# AIM OF THE EXERCISE
Once you find the line with "LINE1 pin AO: SCK -> A1" in the entries below, return exactly every line from it through the line with "TEMP pin VCC: 5V -> 3V3".

# SUPPLIED DATA
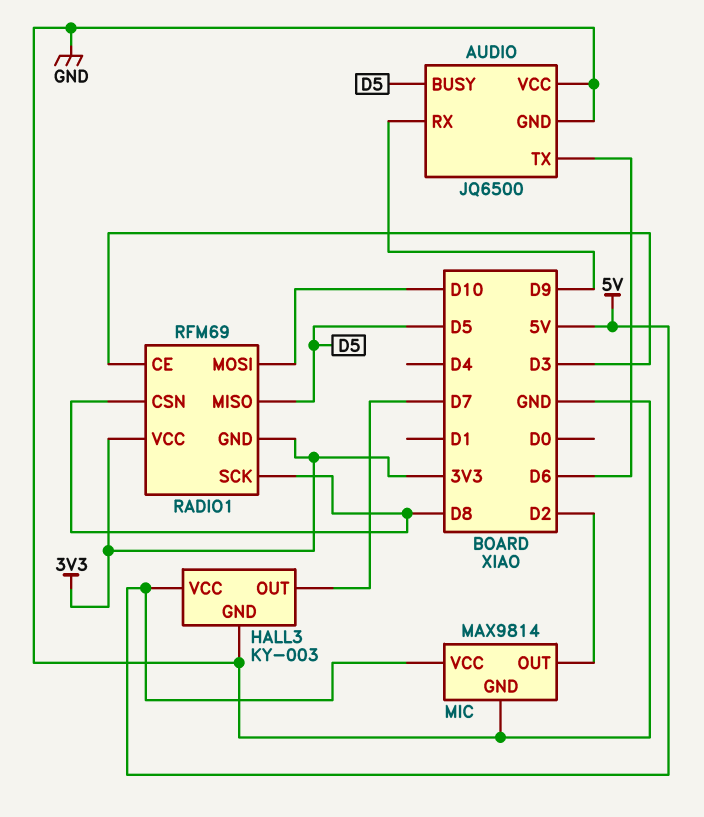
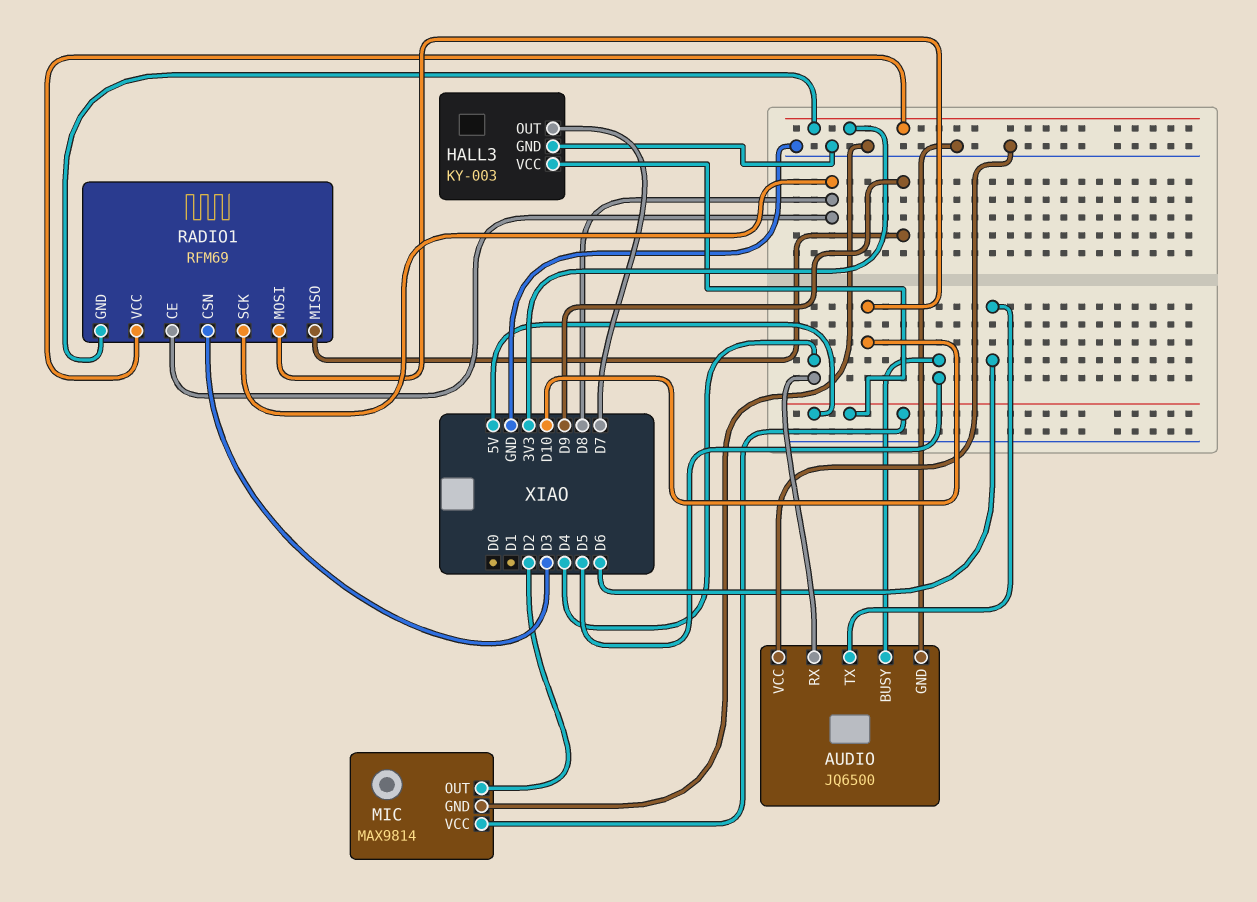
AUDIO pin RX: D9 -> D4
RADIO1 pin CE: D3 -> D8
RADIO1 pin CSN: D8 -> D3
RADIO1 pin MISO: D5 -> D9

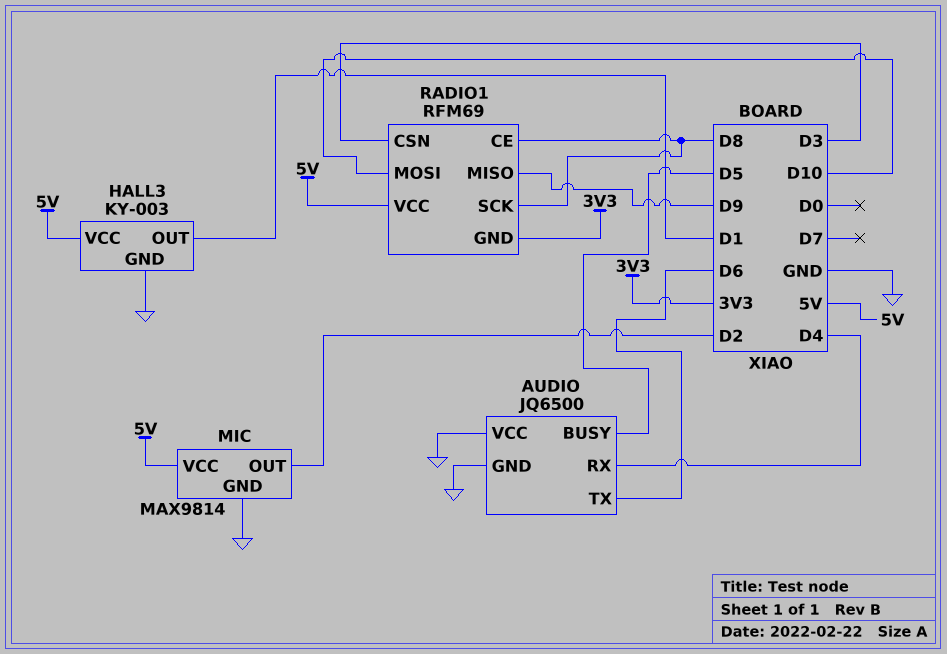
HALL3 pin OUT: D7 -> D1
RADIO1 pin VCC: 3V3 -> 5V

---

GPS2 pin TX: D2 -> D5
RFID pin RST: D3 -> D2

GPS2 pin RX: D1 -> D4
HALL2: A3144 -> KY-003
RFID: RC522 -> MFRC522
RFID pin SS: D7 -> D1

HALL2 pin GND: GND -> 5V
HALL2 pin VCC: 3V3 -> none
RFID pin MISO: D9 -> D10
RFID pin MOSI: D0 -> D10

...

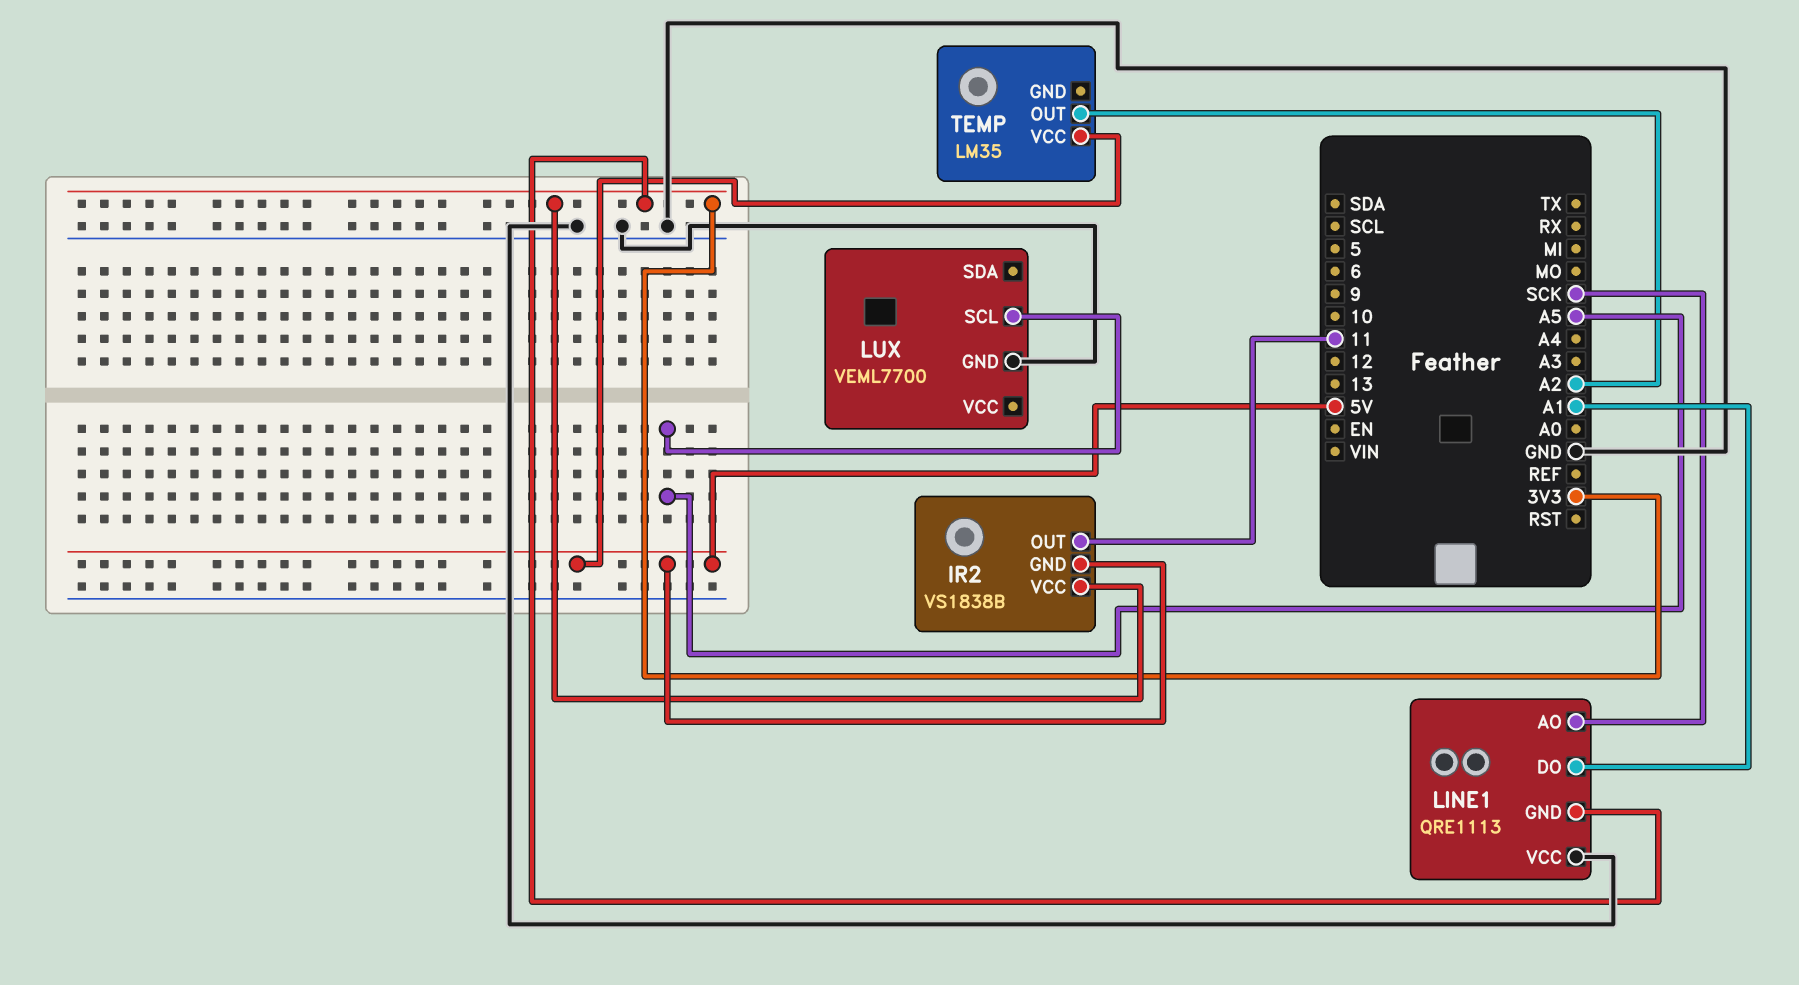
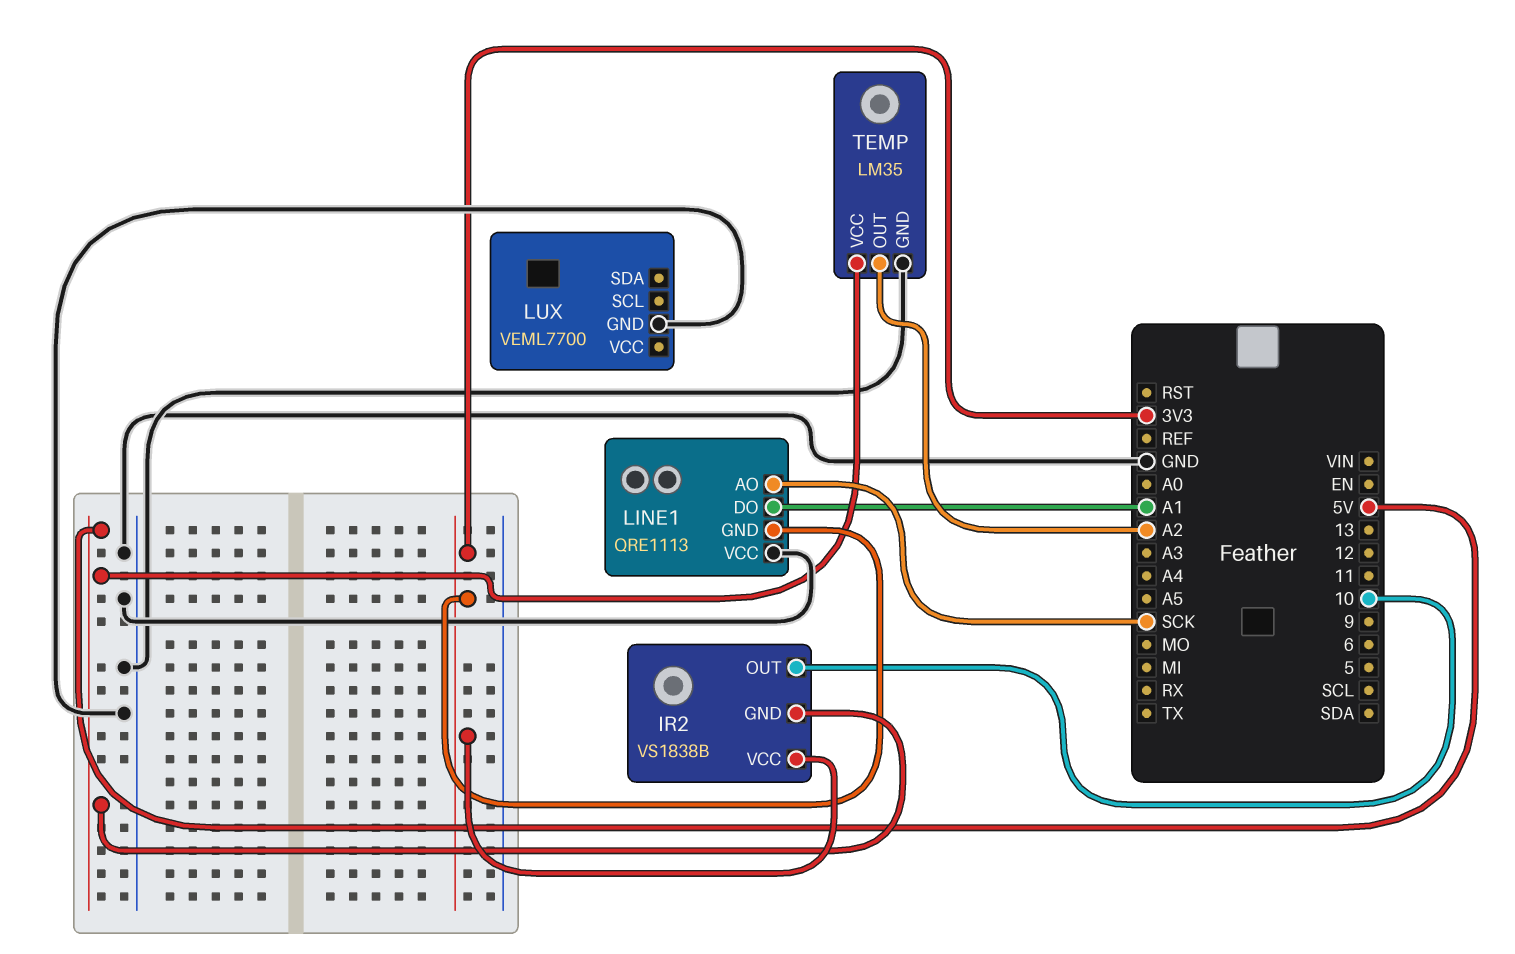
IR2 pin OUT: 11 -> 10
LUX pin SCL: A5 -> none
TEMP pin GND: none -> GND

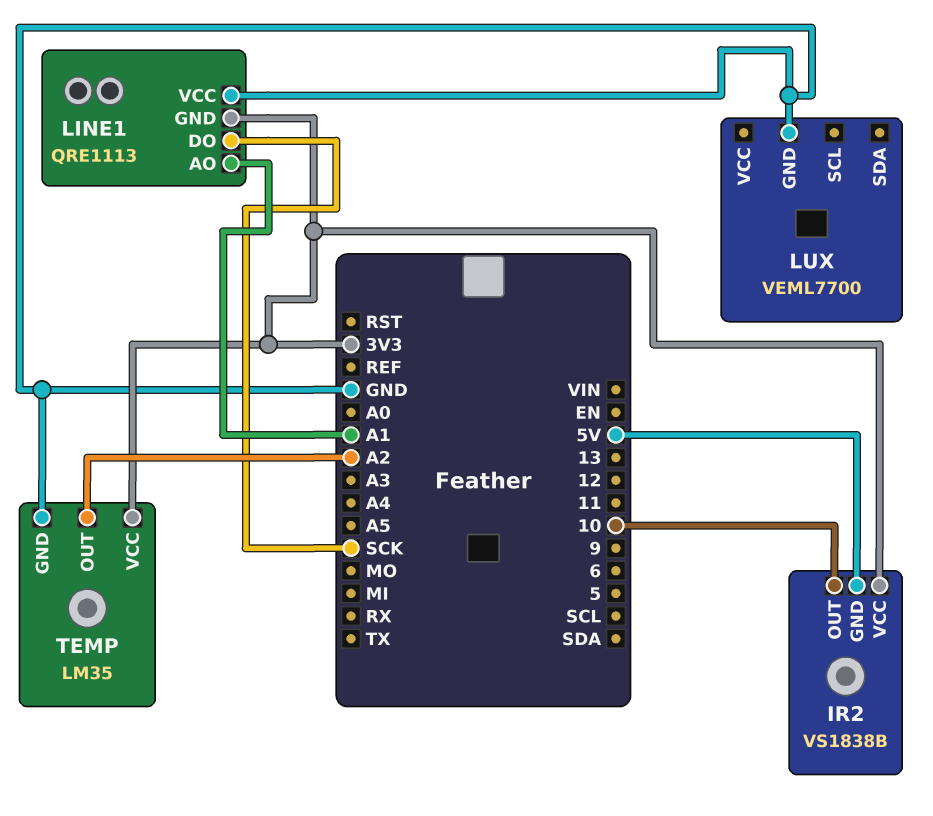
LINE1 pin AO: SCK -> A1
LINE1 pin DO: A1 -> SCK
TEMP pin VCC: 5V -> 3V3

# OUTPUT FOR THIS EXERCISE
LINE1 pin AO: SCK -> A1
LINE1 pin DO: A1 -> SCK
TEMP pin VCC: 5V -> 3V3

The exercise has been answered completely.